* _Task description_
Can you reproduce, word for word, the stretch of the records below that begins with the line containing "Identify the location of gray" and ends with the line containing "Incorrect, red matte", with both of those lines included?

______________________________

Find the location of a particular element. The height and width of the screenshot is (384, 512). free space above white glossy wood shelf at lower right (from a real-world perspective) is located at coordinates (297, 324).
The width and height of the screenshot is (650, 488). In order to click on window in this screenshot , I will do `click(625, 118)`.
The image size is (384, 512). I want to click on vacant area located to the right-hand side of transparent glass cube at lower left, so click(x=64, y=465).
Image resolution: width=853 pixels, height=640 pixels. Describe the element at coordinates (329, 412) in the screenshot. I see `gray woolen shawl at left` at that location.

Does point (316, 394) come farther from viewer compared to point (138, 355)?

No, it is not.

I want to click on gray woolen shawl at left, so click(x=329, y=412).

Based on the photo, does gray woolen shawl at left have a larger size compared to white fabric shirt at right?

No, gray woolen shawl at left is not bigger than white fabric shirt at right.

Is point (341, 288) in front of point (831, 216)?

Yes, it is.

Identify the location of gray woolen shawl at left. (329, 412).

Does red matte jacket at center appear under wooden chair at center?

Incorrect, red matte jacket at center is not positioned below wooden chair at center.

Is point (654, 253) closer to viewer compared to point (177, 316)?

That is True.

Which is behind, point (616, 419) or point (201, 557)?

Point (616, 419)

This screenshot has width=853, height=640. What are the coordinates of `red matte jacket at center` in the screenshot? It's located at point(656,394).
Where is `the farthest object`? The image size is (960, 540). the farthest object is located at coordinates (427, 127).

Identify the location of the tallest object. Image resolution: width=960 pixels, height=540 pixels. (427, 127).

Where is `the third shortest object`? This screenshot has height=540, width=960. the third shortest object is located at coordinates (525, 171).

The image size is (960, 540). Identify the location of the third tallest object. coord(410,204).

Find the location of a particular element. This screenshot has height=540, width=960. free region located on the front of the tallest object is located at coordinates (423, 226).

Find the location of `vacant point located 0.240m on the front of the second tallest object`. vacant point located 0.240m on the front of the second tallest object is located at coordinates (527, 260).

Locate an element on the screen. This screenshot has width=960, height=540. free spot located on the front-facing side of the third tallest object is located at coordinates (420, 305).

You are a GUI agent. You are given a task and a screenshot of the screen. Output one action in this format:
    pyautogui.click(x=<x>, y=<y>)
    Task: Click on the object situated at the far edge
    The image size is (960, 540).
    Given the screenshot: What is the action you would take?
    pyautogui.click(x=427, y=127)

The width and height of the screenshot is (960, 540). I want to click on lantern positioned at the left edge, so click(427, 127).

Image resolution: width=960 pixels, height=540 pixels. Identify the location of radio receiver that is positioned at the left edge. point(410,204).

______________________________

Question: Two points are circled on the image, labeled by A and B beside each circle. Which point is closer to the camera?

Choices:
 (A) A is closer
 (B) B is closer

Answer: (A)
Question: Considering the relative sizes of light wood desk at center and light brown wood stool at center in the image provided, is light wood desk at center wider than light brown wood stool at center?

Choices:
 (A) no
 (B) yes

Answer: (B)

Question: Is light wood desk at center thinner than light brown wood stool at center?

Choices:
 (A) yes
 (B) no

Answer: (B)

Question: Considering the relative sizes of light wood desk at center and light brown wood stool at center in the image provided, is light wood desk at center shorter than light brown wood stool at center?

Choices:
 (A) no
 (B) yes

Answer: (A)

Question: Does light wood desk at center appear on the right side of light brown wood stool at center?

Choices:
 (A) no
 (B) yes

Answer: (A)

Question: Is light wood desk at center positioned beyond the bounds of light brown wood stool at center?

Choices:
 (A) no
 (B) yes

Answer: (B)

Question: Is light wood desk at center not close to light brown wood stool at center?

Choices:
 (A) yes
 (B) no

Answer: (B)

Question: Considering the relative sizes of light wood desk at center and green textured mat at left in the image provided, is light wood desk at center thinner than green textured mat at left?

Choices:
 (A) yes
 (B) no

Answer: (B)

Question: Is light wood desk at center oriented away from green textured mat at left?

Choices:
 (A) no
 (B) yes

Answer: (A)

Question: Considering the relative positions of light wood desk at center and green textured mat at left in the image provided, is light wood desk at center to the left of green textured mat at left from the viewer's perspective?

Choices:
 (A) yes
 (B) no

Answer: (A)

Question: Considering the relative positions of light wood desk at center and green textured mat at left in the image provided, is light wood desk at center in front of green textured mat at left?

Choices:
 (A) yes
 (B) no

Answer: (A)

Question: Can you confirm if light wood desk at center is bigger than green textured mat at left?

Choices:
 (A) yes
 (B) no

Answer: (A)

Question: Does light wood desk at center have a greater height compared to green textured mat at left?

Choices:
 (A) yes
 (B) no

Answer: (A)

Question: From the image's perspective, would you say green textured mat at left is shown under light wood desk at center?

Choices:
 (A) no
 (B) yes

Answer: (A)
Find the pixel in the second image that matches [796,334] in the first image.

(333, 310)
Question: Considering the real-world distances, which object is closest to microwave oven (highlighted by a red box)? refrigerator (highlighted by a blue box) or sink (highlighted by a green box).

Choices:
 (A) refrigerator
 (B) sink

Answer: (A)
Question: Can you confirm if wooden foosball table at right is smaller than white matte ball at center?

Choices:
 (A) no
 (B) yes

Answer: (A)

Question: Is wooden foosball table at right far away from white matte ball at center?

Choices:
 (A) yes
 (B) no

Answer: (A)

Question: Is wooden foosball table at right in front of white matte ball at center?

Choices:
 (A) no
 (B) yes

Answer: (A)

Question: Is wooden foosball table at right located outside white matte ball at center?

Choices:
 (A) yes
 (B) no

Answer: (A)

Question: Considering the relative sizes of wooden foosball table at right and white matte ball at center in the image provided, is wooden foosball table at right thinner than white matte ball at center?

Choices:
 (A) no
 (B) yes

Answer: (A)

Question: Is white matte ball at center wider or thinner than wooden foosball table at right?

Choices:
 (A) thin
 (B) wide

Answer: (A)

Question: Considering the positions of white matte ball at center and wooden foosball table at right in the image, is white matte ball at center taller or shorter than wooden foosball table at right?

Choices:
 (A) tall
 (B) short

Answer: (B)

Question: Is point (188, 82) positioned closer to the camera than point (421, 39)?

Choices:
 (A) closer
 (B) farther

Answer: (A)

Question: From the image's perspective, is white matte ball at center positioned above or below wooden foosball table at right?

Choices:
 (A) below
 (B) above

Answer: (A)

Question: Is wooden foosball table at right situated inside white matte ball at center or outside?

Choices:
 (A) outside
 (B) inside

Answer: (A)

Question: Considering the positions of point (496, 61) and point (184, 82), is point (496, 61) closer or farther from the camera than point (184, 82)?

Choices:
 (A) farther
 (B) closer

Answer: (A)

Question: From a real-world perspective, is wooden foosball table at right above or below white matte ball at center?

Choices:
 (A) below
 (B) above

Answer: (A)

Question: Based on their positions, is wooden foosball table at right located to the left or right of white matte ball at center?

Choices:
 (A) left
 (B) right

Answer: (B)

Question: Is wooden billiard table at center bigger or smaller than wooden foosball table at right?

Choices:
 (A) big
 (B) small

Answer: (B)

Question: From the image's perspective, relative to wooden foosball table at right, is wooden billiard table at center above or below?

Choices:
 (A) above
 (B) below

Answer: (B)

______________________________

* _Result_
Identify the location of gray woolen shawl at left. (329, 412).

Does red matte jacket at center appear under wooden chair at center?

Incorrect, red matte jacket at center is not positioned below wooden chair at center.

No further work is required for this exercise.